** Opening The records block **

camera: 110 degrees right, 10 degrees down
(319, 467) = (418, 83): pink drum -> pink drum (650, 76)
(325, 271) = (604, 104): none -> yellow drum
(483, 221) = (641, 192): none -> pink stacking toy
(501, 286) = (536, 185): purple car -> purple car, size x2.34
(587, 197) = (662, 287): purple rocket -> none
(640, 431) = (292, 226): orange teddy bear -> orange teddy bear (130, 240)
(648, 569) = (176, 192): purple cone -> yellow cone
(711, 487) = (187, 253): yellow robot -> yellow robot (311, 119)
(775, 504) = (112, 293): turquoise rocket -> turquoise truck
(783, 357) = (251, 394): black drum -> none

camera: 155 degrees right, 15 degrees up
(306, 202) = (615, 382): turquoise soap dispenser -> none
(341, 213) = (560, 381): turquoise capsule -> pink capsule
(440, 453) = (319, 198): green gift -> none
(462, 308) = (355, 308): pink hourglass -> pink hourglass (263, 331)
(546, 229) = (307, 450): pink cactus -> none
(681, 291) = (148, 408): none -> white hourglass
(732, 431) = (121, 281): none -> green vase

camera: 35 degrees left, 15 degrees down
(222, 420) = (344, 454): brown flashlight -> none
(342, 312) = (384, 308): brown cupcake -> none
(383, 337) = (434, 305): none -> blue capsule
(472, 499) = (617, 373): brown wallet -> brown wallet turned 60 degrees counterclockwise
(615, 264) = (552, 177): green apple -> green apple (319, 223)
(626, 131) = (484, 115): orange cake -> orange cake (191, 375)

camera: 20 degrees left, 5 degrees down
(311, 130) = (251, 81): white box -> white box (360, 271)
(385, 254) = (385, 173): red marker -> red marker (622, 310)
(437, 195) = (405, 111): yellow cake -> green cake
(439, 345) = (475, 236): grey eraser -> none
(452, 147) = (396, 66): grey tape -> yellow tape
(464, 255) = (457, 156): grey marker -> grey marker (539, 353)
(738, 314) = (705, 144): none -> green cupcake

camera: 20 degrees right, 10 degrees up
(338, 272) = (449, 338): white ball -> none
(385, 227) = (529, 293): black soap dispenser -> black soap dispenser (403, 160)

** Closing The records block **

Exercise objective.
Find the word "cupcake" in the entries and show each line where it is found.

Solution below.
(342, 312) = (384, 308): brown cupcake -> none
(738, 314) = (705, 144): none -> green cupcake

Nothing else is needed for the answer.